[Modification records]
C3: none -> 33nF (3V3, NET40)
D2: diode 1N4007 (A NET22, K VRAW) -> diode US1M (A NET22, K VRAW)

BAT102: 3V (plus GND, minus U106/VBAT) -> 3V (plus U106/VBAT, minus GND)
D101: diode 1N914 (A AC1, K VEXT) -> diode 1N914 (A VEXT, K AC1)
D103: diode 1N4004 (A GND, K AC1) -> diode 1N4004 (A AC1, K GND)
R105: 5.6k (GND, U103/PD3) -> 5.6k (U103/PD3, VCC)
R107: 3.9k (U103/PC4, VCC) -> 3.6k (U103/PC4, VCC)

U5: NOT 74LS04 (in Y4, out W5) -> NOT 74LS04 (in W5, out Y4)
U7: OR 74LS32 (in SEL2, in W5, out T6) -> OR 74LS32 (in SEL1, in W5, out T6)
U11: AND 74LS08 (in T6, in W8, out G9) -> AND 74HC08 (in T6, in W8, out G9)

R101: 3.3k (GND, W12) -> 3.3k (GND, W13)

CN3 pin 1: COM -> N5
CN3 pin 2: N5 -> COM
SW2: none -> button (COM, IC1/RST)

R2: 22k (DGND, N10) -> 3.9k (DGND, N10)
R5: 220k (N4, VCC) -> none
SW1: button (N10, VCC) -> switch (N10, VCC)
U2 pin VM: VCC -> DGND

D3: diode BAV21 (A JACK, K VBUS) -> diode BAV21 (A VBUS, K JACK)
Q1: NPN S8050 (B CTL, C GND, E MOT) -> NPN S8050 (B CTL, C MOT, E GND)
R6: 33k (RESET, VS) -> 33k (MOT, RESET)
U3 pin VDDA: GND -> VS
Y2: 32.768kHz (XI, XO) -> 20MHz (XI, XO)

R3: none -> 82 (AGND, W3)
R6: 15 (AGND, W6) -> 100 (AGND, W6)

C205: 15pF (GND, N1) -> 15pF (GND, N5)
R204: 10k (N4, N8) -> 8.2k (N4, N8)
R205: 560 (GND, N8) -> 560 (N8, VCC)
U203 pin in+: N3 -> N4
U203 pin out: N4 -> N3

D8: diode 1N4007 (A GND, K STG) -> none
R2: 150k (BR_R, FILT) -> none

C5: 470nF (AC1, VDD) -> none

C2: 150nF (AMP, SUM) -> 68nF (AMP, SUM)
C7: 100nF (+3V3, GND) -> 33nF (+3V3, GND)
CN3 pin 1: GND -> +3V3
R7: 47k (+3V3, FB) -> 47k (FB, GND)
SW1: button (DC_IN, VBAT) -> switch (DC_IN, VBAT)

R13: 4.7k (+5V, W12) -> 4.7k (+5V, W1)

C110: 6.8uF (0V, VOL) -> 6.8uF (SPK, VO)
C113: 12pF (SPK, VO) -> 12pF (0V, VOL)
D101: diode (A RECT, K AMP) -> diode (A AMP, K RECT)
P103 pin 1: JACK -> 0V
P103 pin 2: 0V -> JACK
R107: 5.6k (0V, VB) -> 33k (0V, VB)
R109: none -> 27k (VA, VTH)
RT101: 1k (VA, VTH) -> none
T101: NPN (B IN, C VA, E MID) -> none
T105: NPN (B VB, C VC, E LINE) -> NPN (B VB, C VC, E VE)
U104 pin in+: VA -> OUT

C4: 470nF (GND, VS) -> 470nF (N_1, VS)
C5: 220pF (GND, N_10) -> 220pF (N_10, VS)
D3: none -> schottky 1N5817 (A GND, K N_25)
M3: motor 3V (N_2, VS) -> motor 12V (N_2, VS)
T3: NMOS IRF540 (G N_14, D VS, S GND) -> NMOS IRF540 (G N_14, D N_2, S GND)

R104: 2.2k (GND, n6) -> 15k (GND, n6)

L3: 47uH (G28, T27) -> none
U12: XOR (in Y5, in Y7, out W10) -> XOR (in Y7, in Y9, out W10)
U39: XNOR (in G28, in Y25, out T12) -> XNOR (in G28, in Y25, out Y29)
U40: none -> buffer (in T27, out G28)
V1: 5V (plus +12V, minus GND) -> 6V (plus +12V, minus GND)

__WHAT THE EXERCISE ASKS__
Look for the string "DGND" in the data above and return every line that has it.

__RESULT OF THE TASK__
R2: 22k (DGND, N10) -> 3.9k (DGND, N10)
U2 pin VM: VCC -> DGND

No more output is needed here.